## REQUIREMENT
Quote the records that follow in full and exactly; leave out the pictures.

[Opening WORKING DATA section]

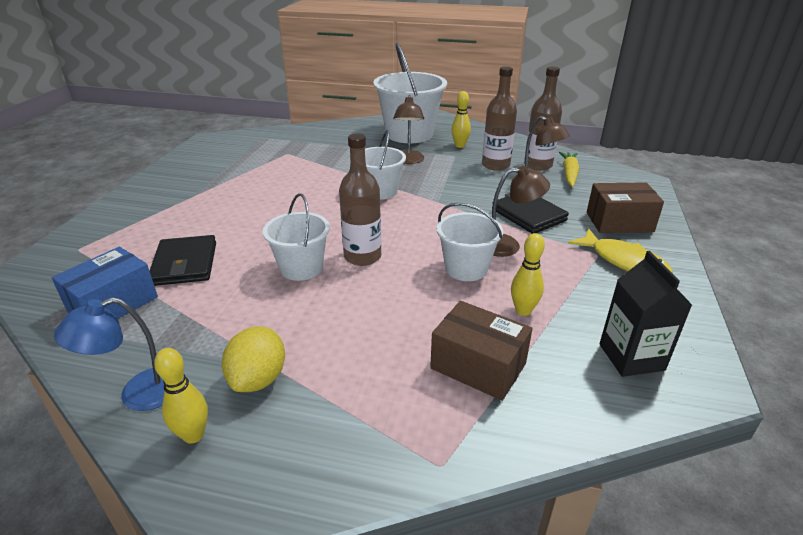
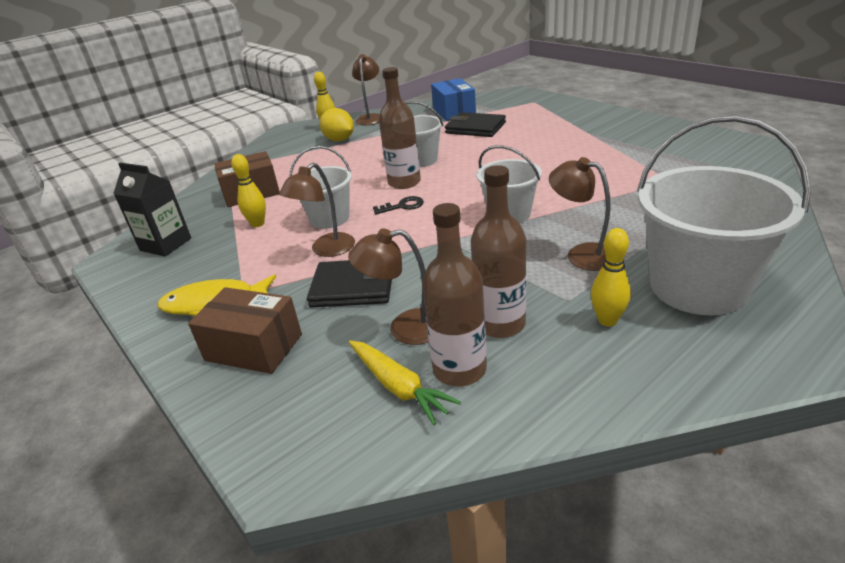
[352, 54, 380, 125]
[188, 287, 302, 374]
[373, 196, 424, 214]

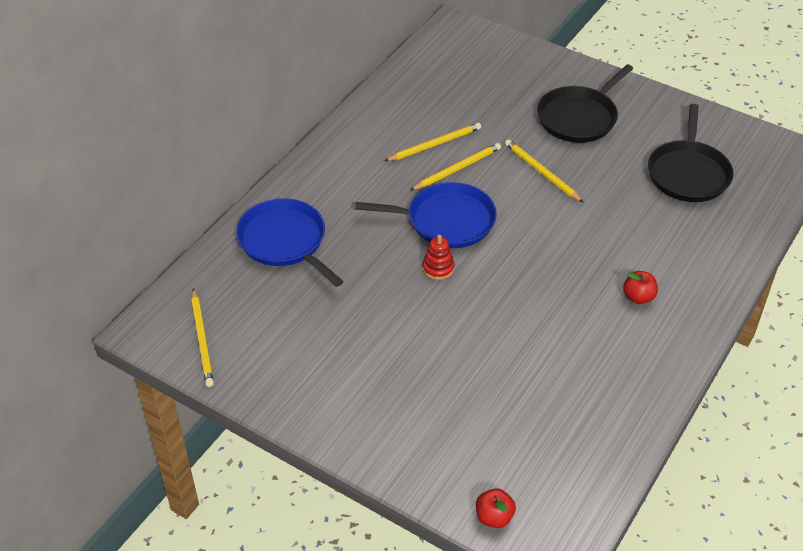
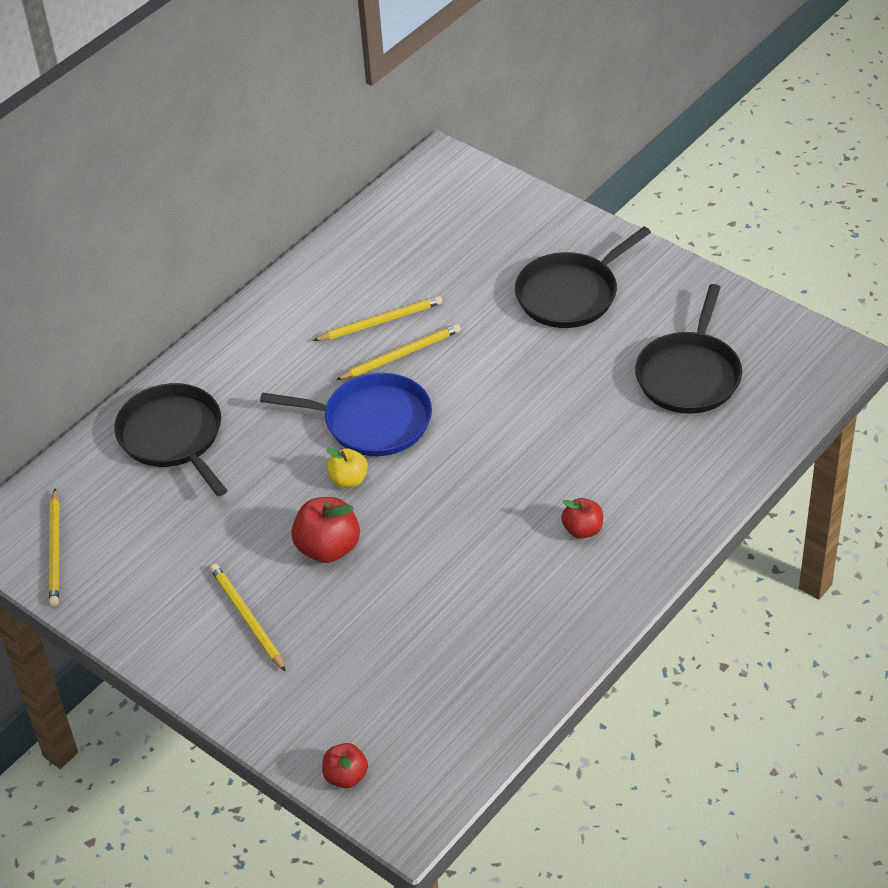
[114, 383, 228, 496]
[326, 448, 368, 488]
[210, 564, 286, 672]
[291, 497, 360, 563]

[Closing WORKING DATA section]

## FINAL ANSWER
[352, 54, 380, 125]
[188, 287, 302, 374]
[373, 196, 424, 214]

[114, 383, 228, 496]
[326, 448, 368, 488]
[210, 564, 286, 672]
[291, 497, 360, 563]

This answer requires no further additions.